Repeat the material exactly, leaving no line out.

%%

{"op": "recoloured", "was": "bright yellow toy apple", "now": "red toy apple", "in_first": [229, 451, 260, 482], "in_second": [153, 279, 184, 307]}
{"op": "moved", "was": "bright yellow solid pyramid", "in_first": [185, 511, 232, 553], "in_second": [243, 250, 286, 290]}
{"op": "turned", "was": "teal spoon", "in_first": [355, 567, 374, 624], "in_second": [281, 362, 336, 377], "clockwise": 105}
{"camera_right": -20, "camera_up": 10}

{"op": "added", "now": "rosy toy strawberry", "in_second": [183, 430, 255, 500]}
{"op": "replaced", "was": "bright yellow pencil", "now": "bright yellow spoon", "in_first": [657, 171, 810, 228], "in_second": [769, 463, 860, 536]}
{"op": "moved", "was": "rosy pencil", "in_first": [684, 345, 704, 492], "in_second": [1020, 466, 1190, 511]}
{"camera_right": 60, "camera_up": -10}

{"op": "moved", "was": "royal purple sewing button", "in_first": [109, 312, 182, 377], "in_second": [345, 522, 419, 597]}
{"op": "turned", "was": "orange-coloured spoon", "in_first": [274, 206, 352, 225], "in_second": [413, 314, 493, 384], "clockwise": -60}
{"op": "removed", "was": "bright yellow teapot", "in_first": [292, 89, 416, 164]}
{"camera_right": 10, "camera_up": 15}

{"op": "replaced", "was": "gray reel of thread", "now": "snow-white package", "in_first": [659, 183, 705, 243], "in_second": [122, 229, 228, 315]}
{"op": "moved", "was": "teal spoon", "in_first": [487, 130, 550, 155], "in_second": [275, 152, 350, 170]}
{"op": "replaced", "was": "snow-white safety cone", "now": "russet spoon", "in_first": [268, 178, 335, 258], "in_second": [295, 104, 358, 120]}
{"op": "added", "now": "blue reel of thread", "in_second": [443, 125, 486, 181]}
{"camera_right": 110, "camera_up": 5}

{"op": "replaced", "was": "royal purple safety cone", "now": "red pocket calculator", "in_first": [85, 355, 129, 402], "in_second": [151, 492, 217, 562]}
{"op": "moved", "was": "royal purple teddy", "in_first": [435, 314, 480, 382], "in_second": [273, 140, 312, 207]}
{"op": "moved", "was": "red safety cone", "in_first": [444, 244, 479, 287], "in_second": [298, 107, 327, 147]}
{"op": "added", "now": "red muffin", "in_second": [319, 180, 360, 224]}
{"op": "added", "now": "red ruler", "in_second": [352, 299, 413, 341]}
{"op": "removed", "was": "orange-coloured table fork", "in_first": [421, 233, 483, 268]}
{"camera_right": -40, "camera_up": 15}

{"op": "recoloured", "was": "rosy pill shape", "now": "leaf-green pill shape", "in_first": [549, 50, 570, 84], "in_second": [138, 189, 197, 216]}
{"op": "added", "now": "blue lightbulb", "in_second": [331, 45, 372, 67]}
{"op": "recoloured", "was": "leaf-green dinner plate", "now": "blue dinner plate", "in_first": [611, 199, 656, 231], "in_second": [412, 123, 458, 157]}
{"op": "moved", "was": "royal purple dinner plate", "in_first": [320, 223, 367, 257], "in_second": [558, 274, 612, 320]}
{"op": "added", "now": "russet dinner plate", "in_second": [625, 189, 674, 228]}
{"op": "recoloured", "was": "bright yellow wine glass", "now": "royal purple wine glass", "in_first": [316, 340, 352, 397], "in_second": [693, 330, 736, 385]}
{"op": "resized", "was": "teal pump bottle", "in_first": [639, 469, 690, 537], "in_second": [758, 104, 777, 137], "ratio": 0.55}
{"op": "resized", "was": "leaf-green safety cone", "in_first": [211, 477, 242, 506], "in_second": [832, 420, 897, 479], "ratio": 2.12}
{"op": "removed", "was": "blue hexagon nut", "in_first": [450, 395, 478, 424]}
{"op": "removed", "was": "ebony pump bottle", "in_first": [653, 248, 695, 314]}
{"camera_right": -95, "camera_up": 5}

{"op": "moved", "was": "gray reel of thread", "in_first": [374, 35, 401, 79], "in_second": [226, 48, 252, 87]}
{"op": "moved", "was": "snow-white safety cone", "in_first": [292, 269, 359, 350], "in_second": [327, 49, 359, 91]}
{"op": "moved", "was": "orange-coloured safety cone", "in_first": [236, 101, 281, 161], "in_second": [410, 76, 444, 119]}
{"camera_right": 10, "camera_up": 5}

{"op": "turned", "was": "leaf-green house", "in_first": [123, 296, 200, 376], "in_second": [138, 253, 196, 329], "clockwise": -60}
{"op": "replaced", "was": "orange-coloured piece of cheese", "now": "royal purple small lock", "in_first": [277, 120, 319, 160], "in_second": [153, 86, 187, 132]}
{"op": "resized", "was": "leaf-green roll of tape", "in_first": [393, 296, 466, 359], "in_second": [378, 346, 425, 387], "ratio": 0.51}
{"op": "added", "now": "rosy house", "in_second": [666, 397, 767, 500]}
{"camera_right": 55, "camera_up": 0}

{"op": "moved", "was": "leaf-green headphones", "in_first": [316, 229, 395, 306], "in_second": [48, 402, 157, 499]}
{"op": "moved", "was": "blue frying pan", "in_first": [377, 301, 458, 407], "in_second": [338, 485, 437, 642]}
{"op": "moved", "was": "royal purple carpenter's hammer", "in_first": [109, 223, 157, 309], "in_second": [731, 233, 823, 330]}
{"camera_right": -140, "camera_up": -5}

%%

- **TASK ANSWER**:
{"op": "recoloured", "was": "bright yellow toy apple", "now": "red toy apple", "in_first": [229, 451, 260, 482], "in_second": [153, 279, 184, 307]}
{"op": "moved", "was": "bright yellow solid pyramid", "in_first": [185, 511, 232, 553], "in_second": [243, 250, 286, 290]}
{"op": "turned", "was": "teal spoon", "in_first": [355, 567, 374, 624], "in_second": [281, 362, 336, 377], "clockwise": 105}
{"camera_right": -20, "camera_up": 10}

{"op": "added", "now": "rosy toy strawberry", "in_second": [183, 430, 255, 500]}
{"op": "replaced", "was": "bright yellow pencil", "now": "bright yellow spoon", "in_first": [657, 171, 810, 228], "in_second": [769, 463, 860, 536]}
{"op": "moved", "was": "rosy pencil", "in_first": [684, 345, 704, 492], "in_second": [1020, 466, 1190, 511]}
{"camera_right": 60, "camera_up": -10}

{"op": "moved", "was": "royal purple sewing button", "in_first": [109, 312, 182, 377], "in_second": [345, 522, 419, 597]}
{"op": "turned", "was": "orange-coloured spoon", "in_first": [274, 206, 352, 225], "in_second": [413, 314, 493, 384], "clockwise": -60}
{"op": "removed", "was": "bright yellow teapot", "in_first": [292, 89, 416, 164]}
{"camera_right": 10, "camera_up": 15}

{"op": "replaced", "was": "gray reel of thread", "now": "snow-white package", "in_first": [659, 183, 705, 243], "in_second": [122, 229, 228, 315]}
{"op": "moved", "was": "teal spoon", "in_first": [487, 130, 550, 155], "in_second": [275, 152, 350, 170]}
{"op": "replaced", "was": "snow-white safety cone", "now": "russet spoon", "in_first": [268, 178, 335, 258], "in_second": [295, 104, 358, 120]}
{"op": "added", "now": "blue reel of thread", "in_second": [443, 125, 486, 181]}
{"camera_right": 110, "camera_up": 5}

{"op": "replaced", "was": "royal purple safety cone", "now": "red pocket calculator", "in_first": [85, 355, 129, 402], "in_second": [151, 492, 217, 562]}
{"op": "moved", "was": "royal purple teddy", "in_first": [435, 314, 480, 382], "in_second": [273, 140, 312, 207]}
{"op": "moved", "was": "red safety cone", "in_first": [444, 244, 479, 287], "in_second": [298, 107, 327, 147]}
{"op": "added", "now": "red muffin", "in_second": [319, 180, 360, 224]}
{"op": "added", "now": "red ruler", "in_second": [352, 299, 413, 341]}
{"op": "removed", "was": "orange-coloured table fork", "in_first": [421, 233, 483, 268]}
{"camera_right": -40, "camera_up": 15}

{"op": "recoloured", "was": "rosy pill shape", "now": "leaf-green pill shape", "in_first": [549, 50, 570, 84], "in_second": [138, 189, 197, 216]}
{"op": "added", "now": "blue lightbulb", "in_second": [331, 45, 372, 67]}
{"op": "recoloured", "was": "leaf-green dinner plate", "now": "blue dinner plate", "in_first": [611, 199, 656, 231], "in_second": [412, 123, 458, 157]}
{"op": "moved", "was": "royal purple dinner plate", "in_first": [320, 223, 367, 257], "in_second": [558, 274, 612, 320]}
{"op": "added", "now": "russet dinner plate", "in_second": [625, 189, 674, 228]}
{"op": "recoloured", "was": "bright yellow wine glass", "now": "royal purple wine glass", "in_first": [316, 340, 352, 397], "in_second": [693, 330, 736, 385]}
{"op": "resized", "was": "teal pump bottle", "in_first": [639, 469, 690, 537], "in_second": [758, 104, 777, 137], "ratio": 0.55}
{"op": "resized", "was": "leaf-green safety cone", "in_first": [211, 477, 242, 506], "in_second": [832, 420, 897, 479], "ratio": 2.12}
{"op": "removed", "was": "blue hexagon nut", "in_first": [450, 395, 478, 424]}
{"op": "removed", "was": "ebony pump bottle", "in_first": [653, 248, 695, 314]}
{"camera_right": -95, "camera_up": 5}

{"op": "moved", "was": "gray reel of thread", "in_first": [374, 35, 401, 79], "in_second": [226, 48, 252, 87]}
{"op": "moved", "was": "snow-white safety cone", "in_first": [292, 269, 359, 350], "in_second": [327, 49, 359, 91]}
{"op": "moved", "was": "orange-coloured safety cone", "in_first": [236, 101, 281, 161], "in_second": [410, 76, 444, 119]}
{"camera_right": 10, "camera_up": 5}

{"op": "turned", "was": "leaf-green house", "in_first": [123, 296, 200, 376], "in_second": [138, 253, 196, 329], "clockwise": -60}
{"op": "replaced", "was": "orange-coloured piece of cheese", "now": "royal purple small lock", "in_first": [277, 120, 319, 160], "in_second": [153, 86, 187, 132]}
{"op": "resized", "was": "leaf-green roll of tape", "in_first": [393, 296, 466, 359], "in_second": [378, 346, 425, 387], "ratio": 0.51}
{"op": "added", "now": "rosy house", "in_second": [666, 397, 767, 500]}
{"camera_right": 55, "camera_up": 0}

{"op": "moved", "was": "leaf-green headphones", "in_first": [316, 229, 395, 306], "in_second": [48, 402, 157, 499]}
{"op": "moved", "was": "blue frying pan", "in_first": [377, 301, 458, 407], "in_second": [338, 485, 437, 642]}
{"op": "moved", "was": "royal purple carpenter's hammer", "in_first": [109, 223, 157, 309], "in_second": [731, 233, 823, 330]}
{"camera_right": -140, "camera_up": -5}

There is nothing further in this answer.